→ INPUT:
════

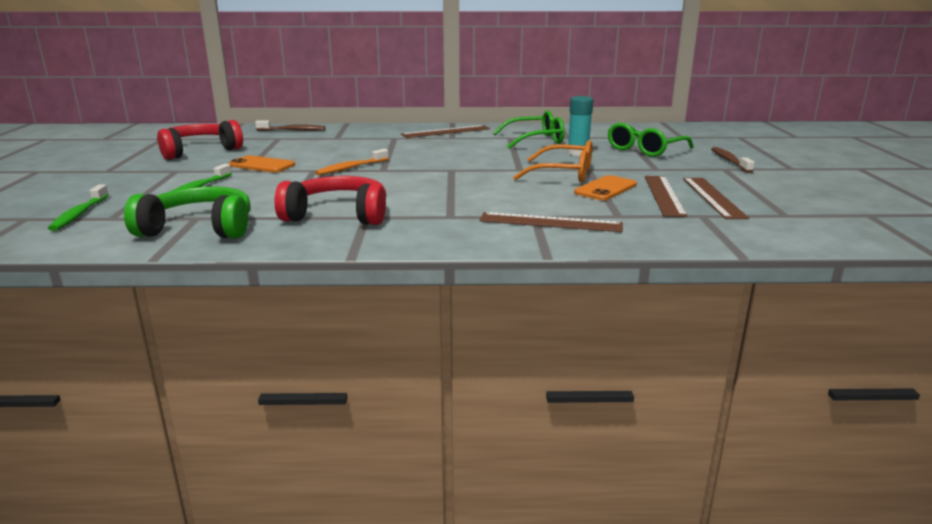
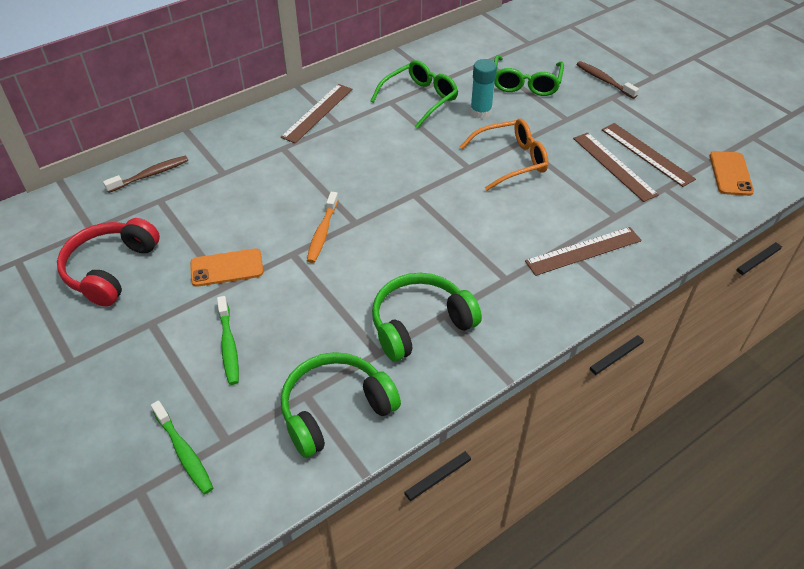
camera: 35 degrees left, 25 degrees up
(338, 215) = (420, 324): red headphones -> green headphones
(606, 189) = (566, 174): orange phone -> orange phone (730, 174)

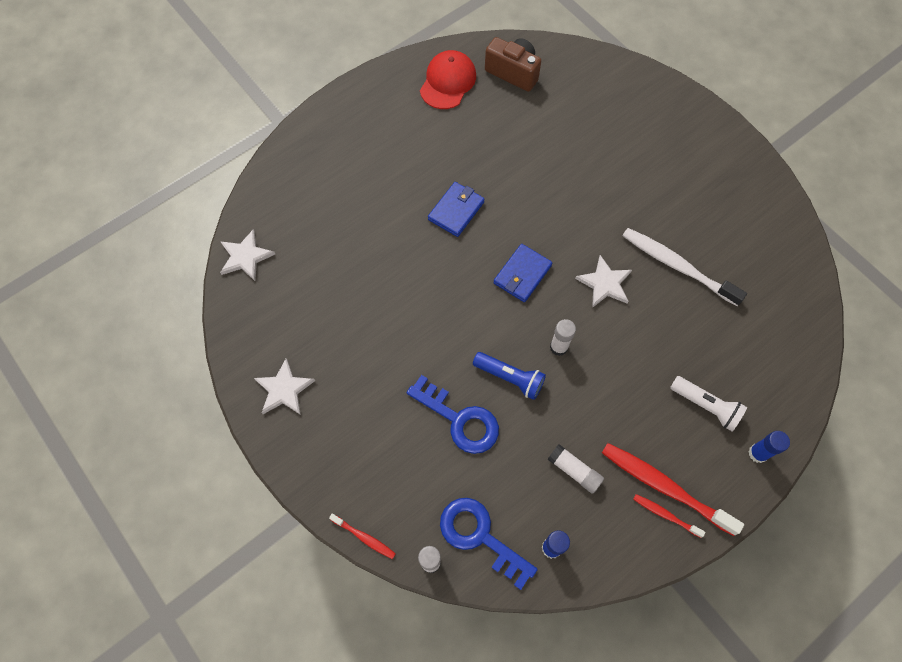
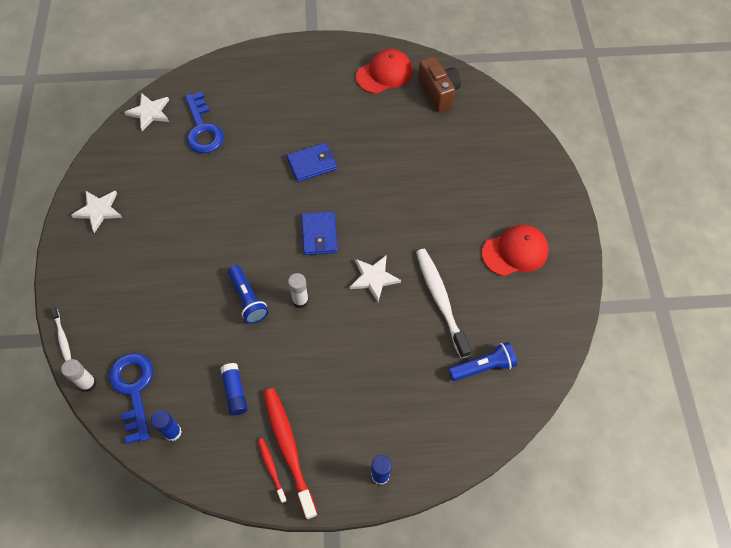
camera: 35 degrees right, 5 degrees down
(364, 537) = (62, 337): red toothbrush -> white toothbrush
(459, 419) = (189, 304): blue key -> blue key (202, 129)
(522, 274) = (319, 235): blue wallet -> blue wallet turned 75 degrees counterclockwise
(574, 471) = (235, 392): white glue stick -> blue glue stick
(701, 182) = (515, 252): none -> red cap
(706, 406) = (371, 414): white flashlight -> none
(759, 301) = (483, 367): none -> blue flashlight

════

→ PROBLEM:
Copy out every line of the material above exactly, skipping the pictures.

→ TASK ANSWER:
camera: 35 degrees left, 25 degrees up
(338, 215) = (420, 324): red headphones -> green headphones
(606, 189) = (566, 174): orange phone -> orange phone (730, 174)

camera: 35 degrees right, 5 degrees down
(364, 537) = (62, 337): red toothbrush -> white toothbrush
(459, 419) = (189, 304): blue key -> blue key (202, 129)
(522, 274) = (319, 235): blue wallet -> blue wallet turned 75 degrees counterclockwise
(574, 471) = (235, 392): white glue stick -> blue glue stick
(701, 182) = (515, 252): none -> red cap
(706, 406) = (371, 414): white flashlight -> none
(759, 301) = (483, 367): none -> blue flashlight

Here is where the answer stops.